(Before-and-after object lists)
● ● ●
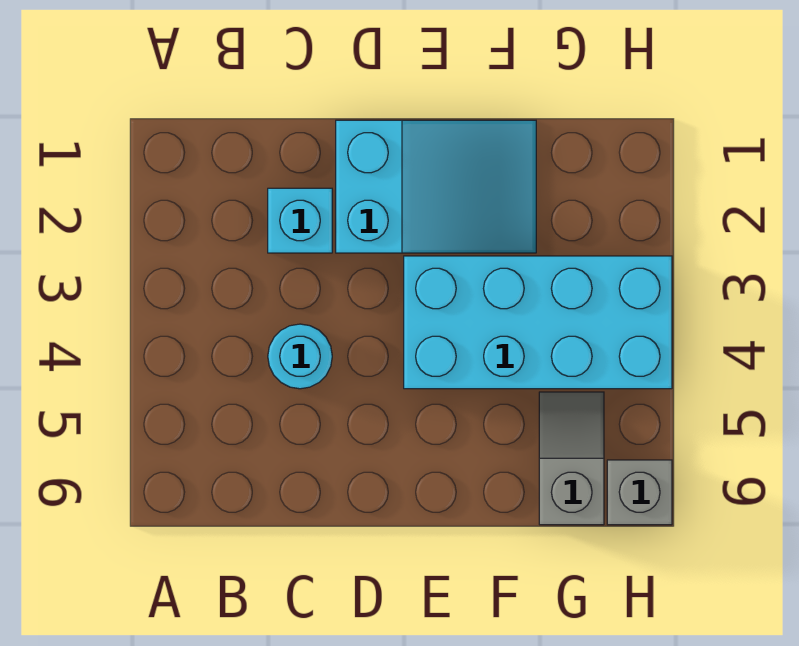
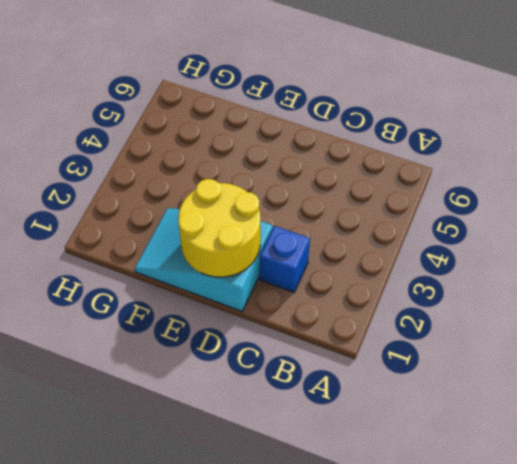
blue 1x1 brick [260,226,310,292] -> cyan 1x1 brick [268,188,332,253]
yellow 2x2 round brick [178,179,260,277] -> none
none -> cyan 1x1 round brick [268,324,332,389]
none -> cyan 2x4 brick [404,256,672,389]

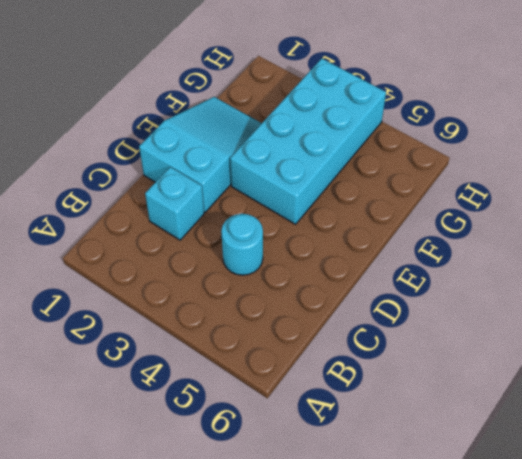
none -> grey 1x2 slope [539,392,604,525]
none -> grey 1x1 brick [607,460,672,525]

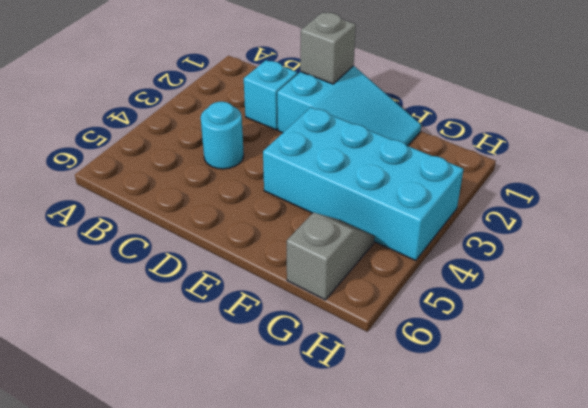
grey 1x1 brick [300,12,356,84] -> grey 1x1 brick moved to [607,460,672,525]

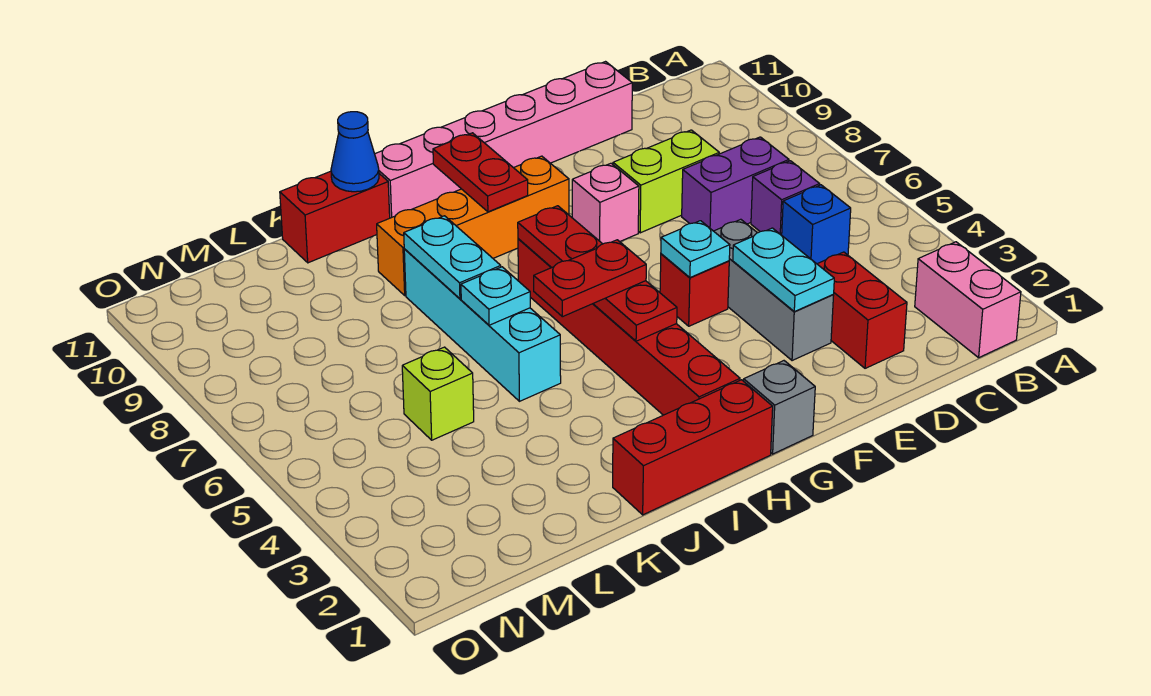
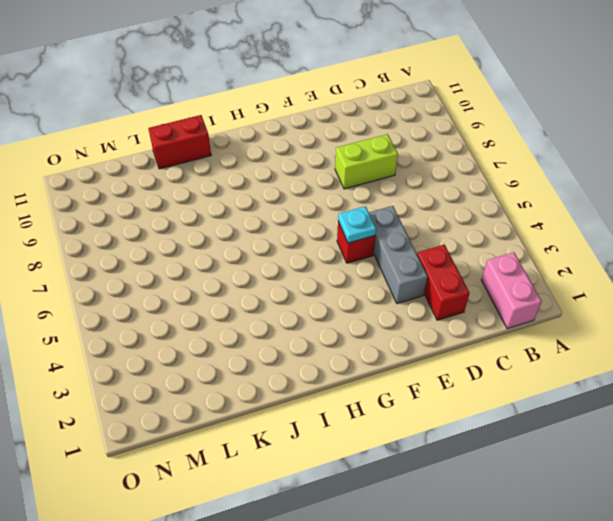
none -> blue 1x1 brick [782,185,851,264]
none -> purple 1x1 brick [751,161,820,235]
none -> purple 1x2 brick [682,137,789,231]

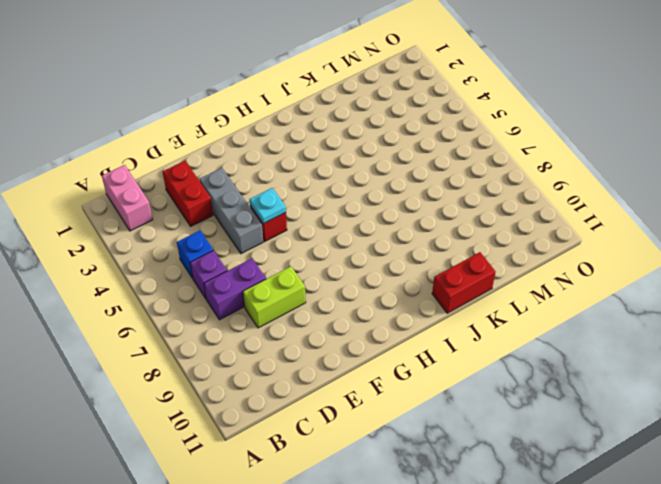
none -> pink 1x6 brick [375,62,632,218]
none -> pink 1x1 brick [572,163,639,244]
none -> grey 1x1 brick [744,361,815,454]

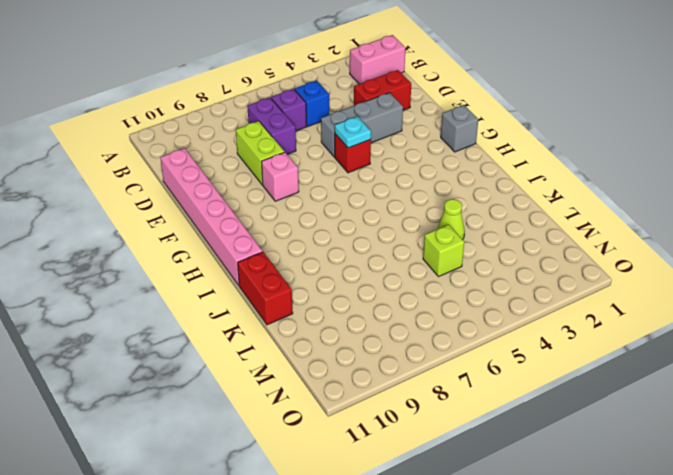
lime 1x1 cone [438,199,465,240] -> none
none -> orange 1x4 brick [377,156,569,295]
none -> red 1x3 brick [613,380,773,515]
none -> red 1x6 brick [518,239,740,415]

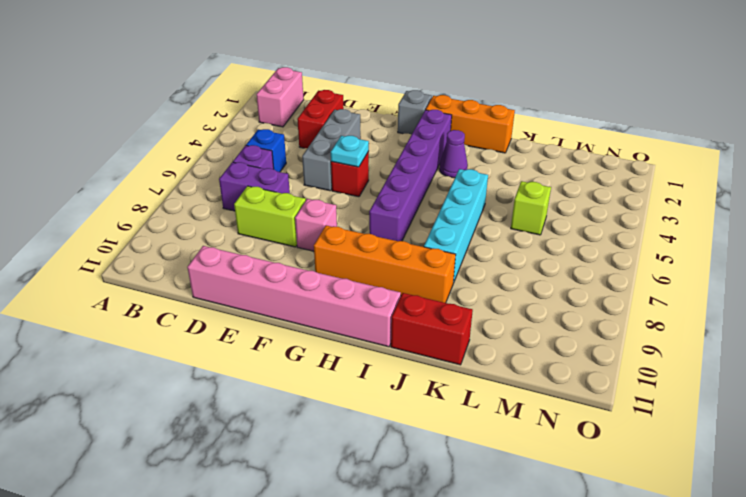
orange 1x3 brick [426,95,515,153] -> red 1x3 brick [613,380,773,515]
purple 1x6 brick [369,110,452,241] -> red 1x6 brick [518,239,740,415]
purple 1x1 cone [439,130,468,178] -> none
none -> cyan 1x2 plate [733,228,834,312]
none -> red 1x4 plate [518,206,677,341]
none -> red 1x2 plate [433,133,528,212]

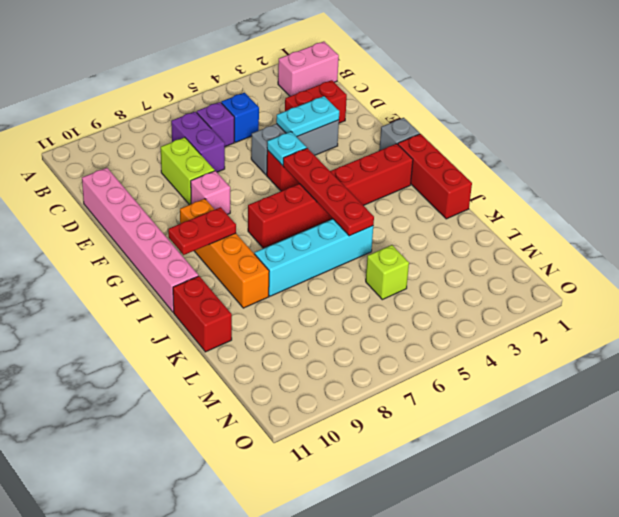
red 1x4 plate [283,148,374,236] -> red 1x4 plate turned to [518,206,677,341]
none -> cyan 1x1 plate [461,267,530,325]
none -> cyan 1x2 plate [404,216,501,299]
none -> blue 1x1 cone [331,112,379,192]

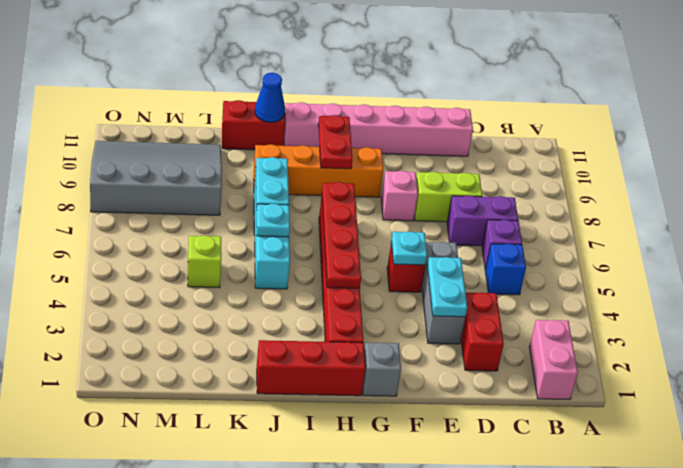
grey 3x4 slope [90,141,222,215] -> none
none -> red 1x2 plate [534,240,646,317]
● ● ●
▸ WORK TO BE COMPLETED
In the records above, find the line containing "none -> purple 1x2 brick [682,137,789,231]", then please restate it and each line after it word for word, pictures excluded.

▸ RESULT
none -> purple 1x2 brick [682,137,789,231]

none -> pink 1x6 brick [375,62,632,218]
none -> pink 1x1 brick [572,163,639,244]
none -> grey 1x1 brick [744,361,815,454]

lime 1x1 cone [438,199,465,240] -> none
none -> orange 1x4 brick [377,156,569,295]
none -> red 1x3 brick [613,380,773,515]
none -> red 1x6 brick [518,239,740,415]

orange 1x3 brick [426,95,515,153] -> red 1x3 brick [613,380,773,515]
purple 1x6 brick [369,110,452,241] -> red 1x6 brick [518,239,740,415]
purple 1x1 cone [439,130,468,178] -> none
none -> cyan 1x2 plate [733,228,834,312]
none -> red 1x4 plate [518,206,677,341]
none -> red 1x2 plate [433,133,528,212]

red 1x4 plate [283,148,374,236] -> red 1x4 plate turned to [518,206,677,341]
none -> cyan 1x1 plate [461,267,530,325]
none -> cyan 1x2 plate [404,216,501,299]
none -> blue 1x1 cone [331,112,379,192]

grey 3x4 slope [90,141,222,215] -> none
none -> red 1x2 plate [534,240,646,317]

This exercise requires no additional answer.